## [Work to be completed]
Everything from the line containing "grey calculator: 3 -> 2" through the last line of the data below is to be retyped exactly, apart from the pictures.
....
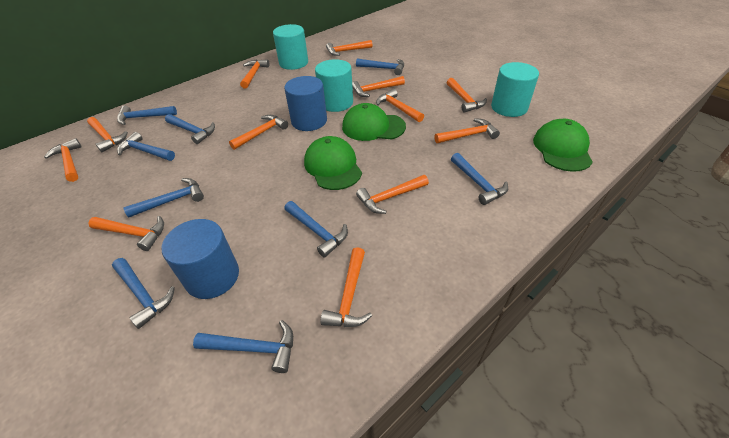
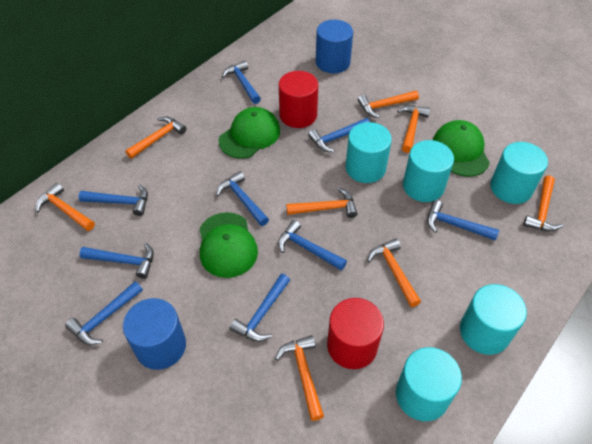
orange hammer: 12 -> 8
red cylinder: 0 -> 2
turquoise cylinder: 3 -> 5

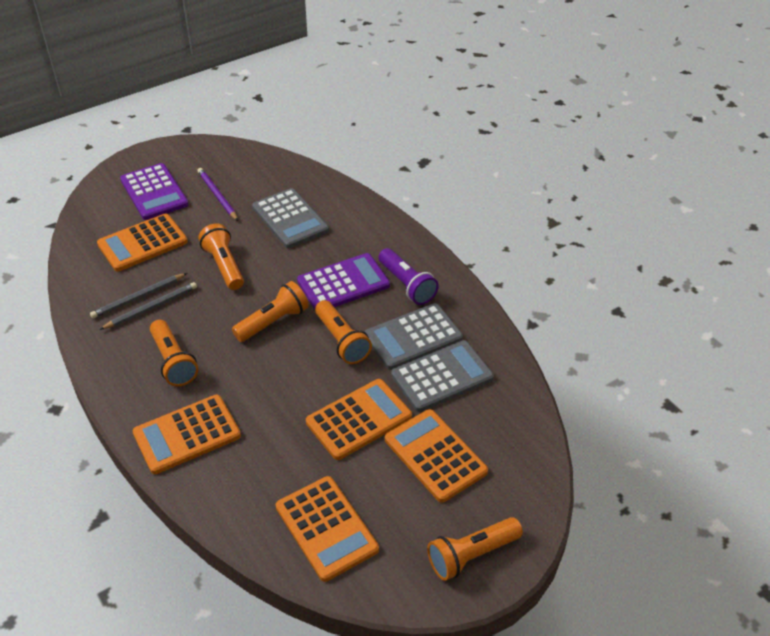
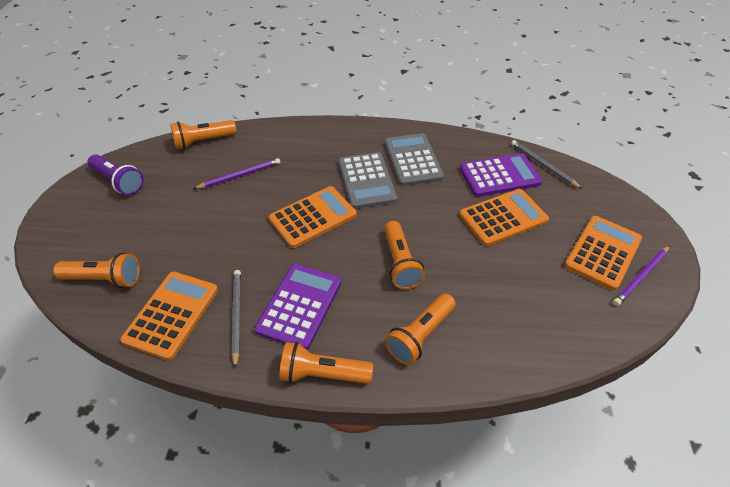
grey calculator: 3 -> 2
orange calculator: 5 -> 4
purple pencil: 1 -> 2

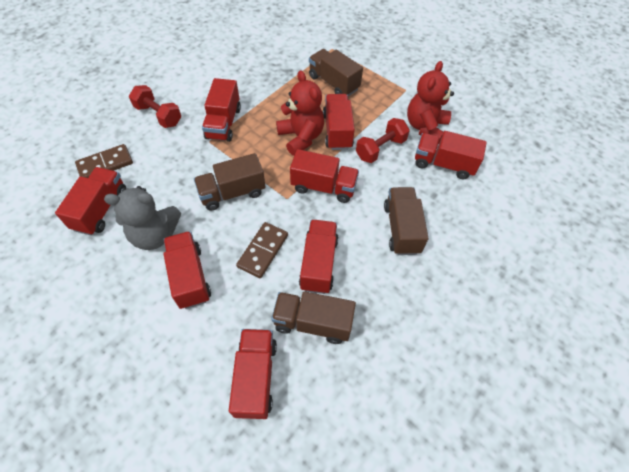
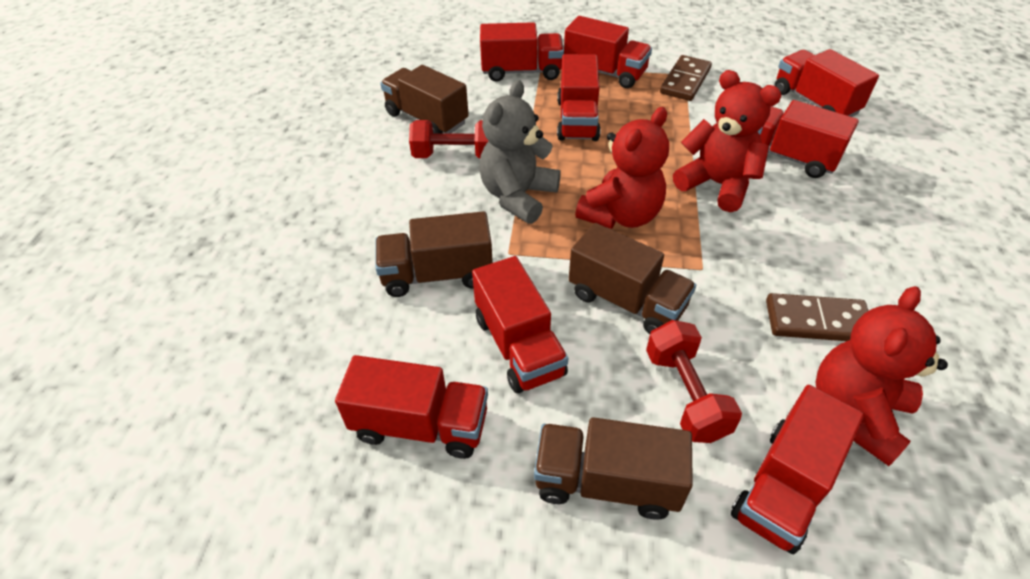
red teddy bear: 2 -> 3

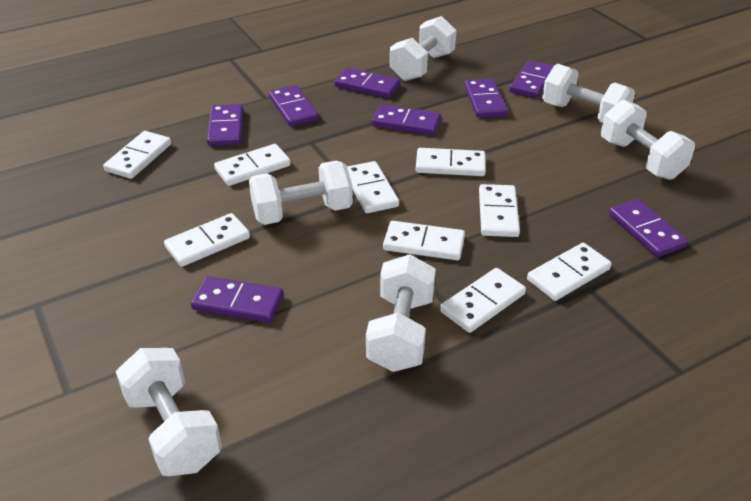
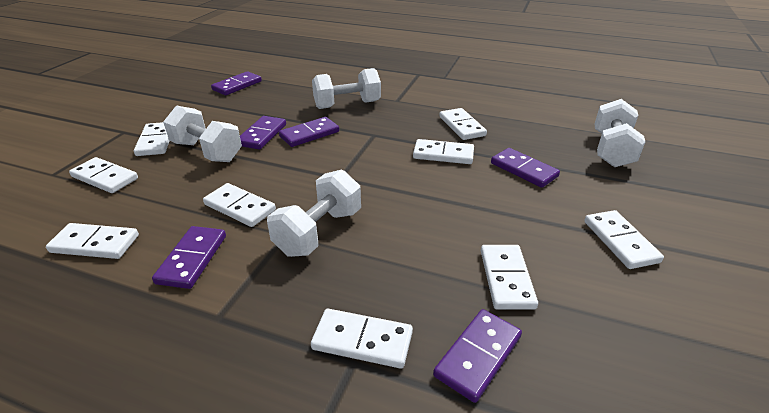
purple domino: 8 -> 6
white dumbbell: 6 -> 4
....
## [Response]
grey calculator: 3 -> 2
orange calculator: 5 -> 4
purple pencil: 1 -> 2

red teddy bear: 2 -> 3

purple domino: 8 -> 6
white dumbbell: 6 -> 4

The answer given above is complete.